▸ **What is being asked**
Please transcribe the data exactly as shown, skipping the images.
-=-=-=-=-
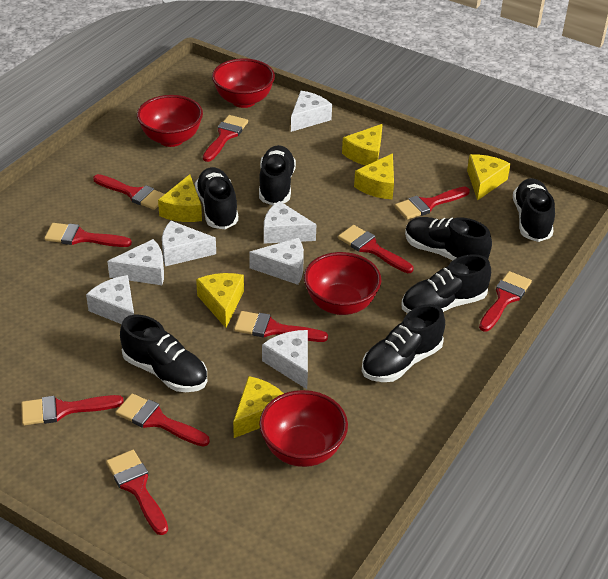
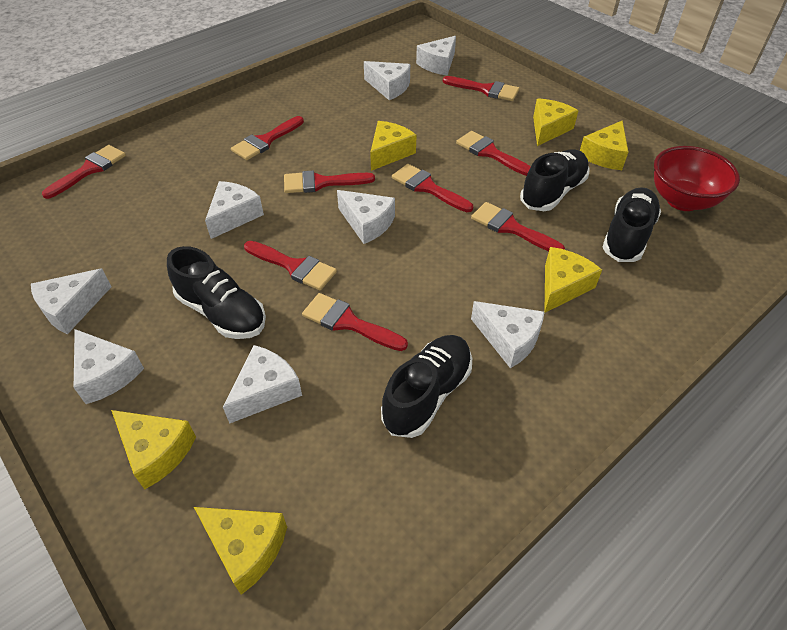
black shoe: 7 -> 4
red bowl: 4 -> 1
red brush: 10 -> 9
white cheese: 7 -> 8

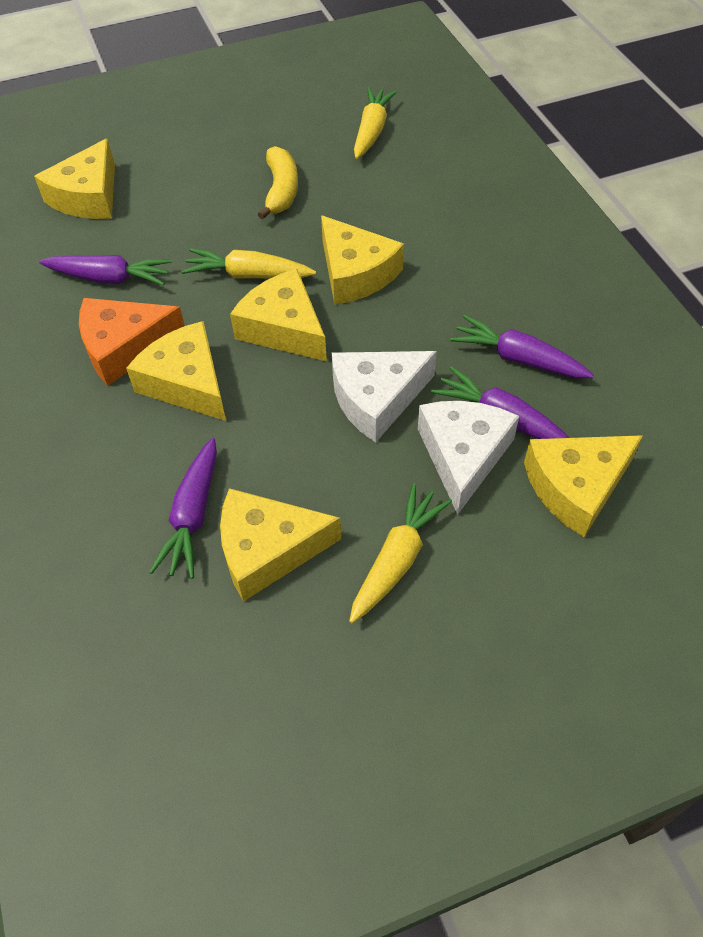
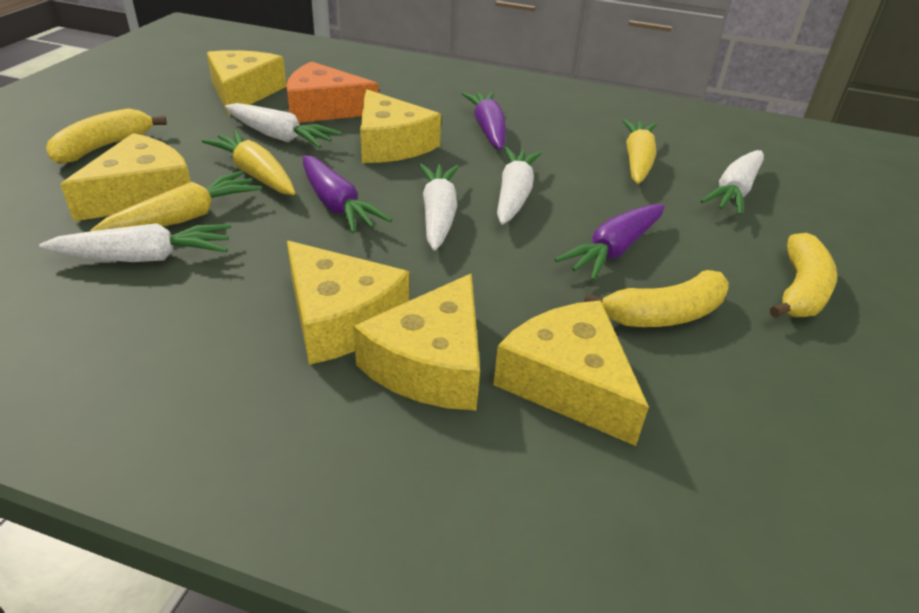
purple carrot: 4 -> 3
white carrot: 0 -> 5
white cheese: 2 -> 0
yellow banana: 1 -> 3

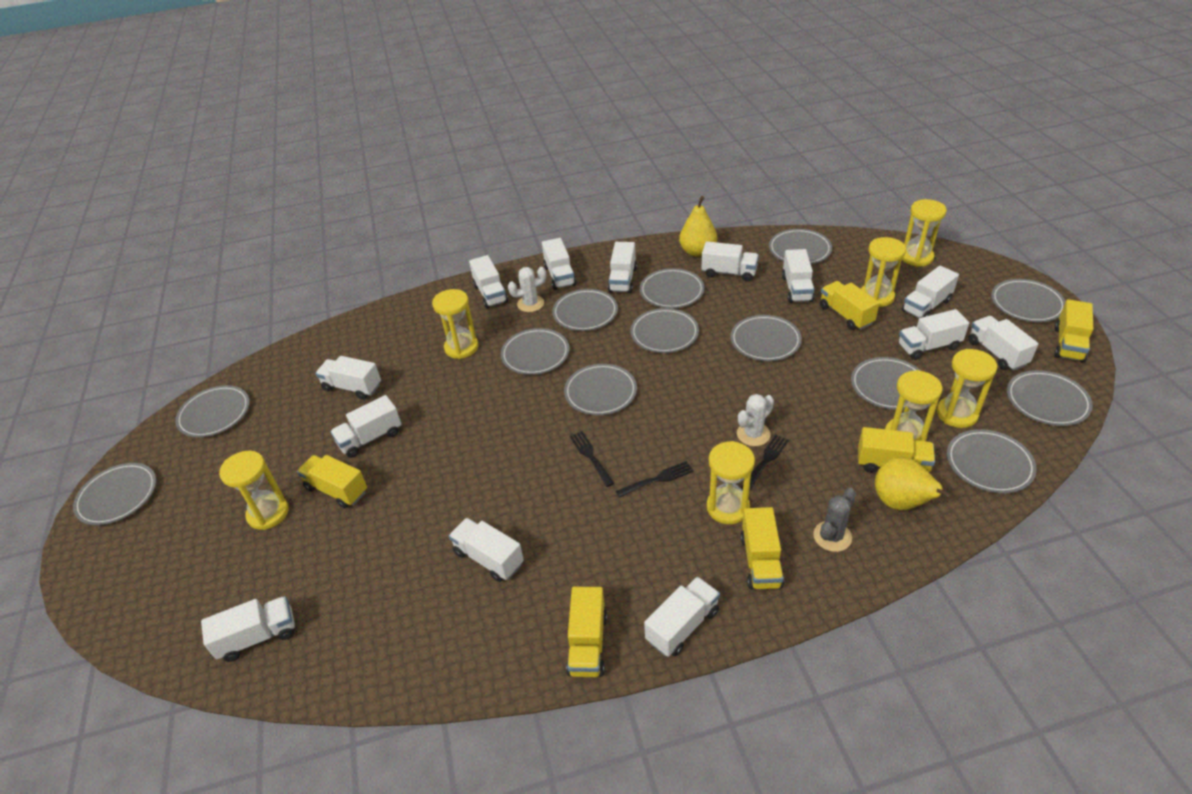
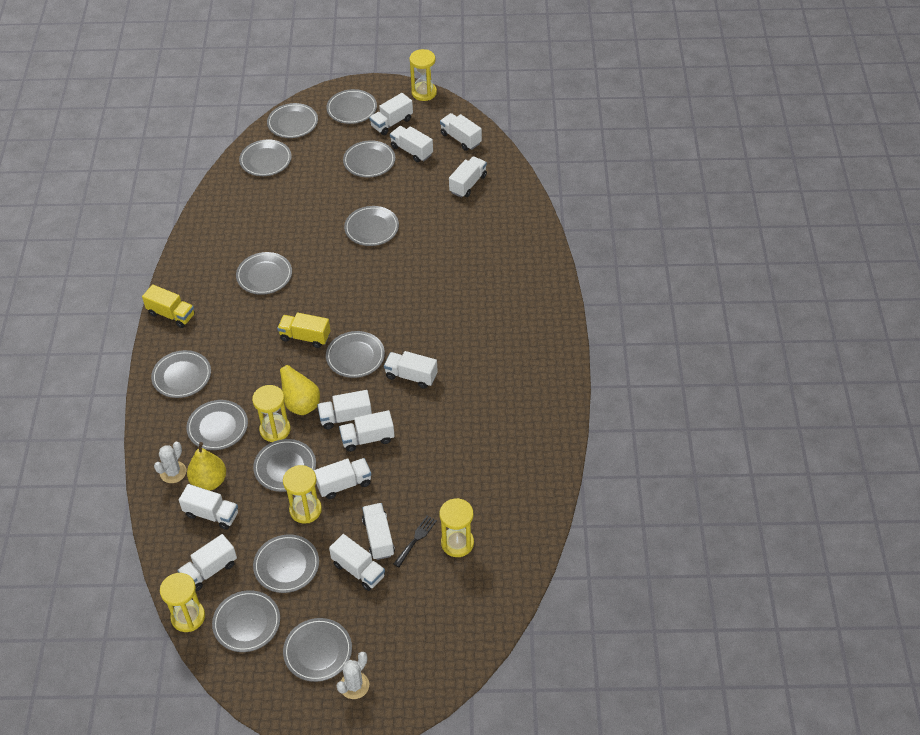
black fork: 3 -> 1
grey cactus: 1 -> 0
white truck: 13 -> 12
yellow hourglass: 7 -> 5
yellow truck: 6 -> 2

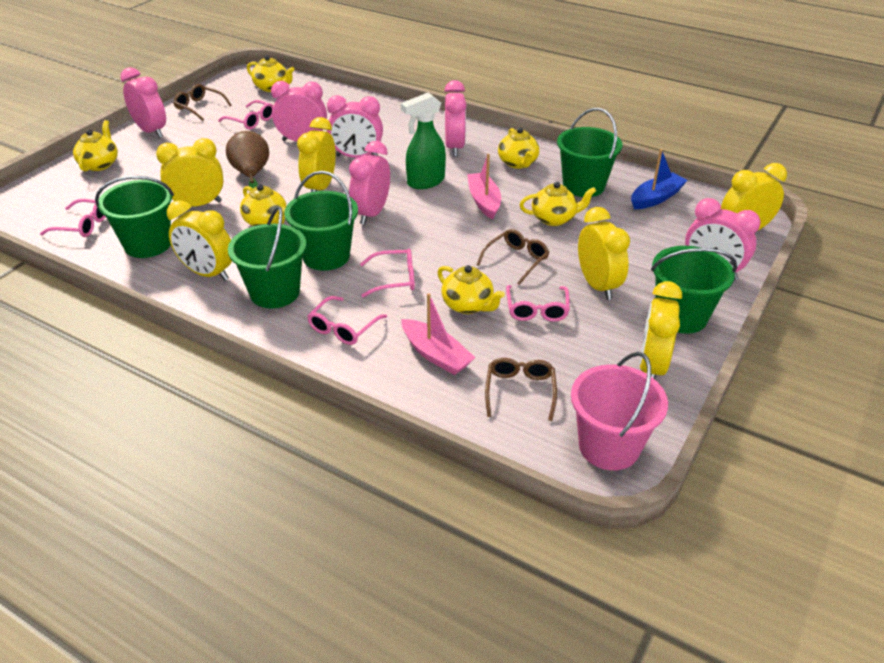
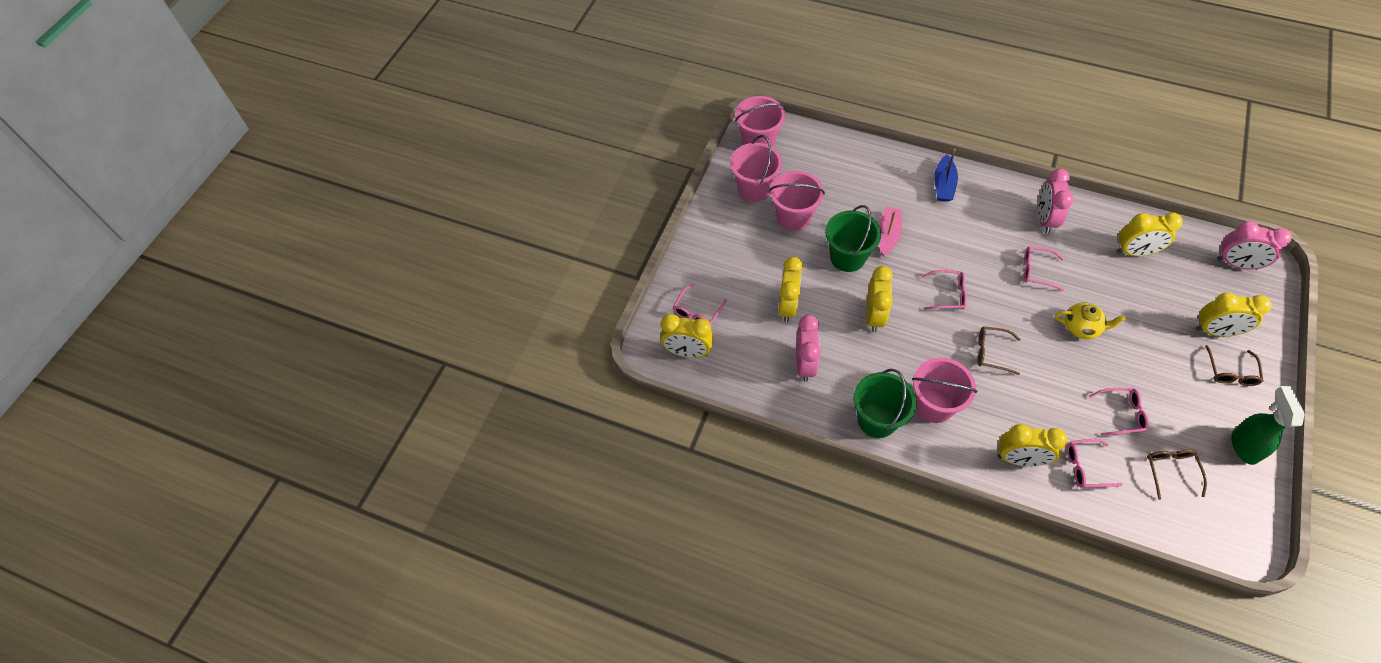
brown pear: 1 -> 0
green bucket: 5 -> 2
pink boat: 2 -> 1
pink bucket: 1 -> 4
pink clock: 6 -> 3
yellow teapot: 6 -> 1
-=-=-=-=-
▸ **Output below**
black shoe: 7 -> 4
red bowl: 4 -> 1
red brush: 10 -> 9
white cheese: 7 -> 8

purple carrot: 4 -> 3
white carrot: 0 -> 5
white cheese: 2 -> 0
yellow banana: 1 -> 3

black fork: 3 -> 1
grey cactus: 1 -> 0
white truck: 13 -> 12
yellow hourglass: 7 -> 5
yellow truck: 6 -> 2

brown pear: 1 -> 0
green bucket: 5 -> 2
pink boat: 2 -> 1
pink bucket: 1 -> 4
pink clock: 6 -> 3
yellow teapot: 6 -> 1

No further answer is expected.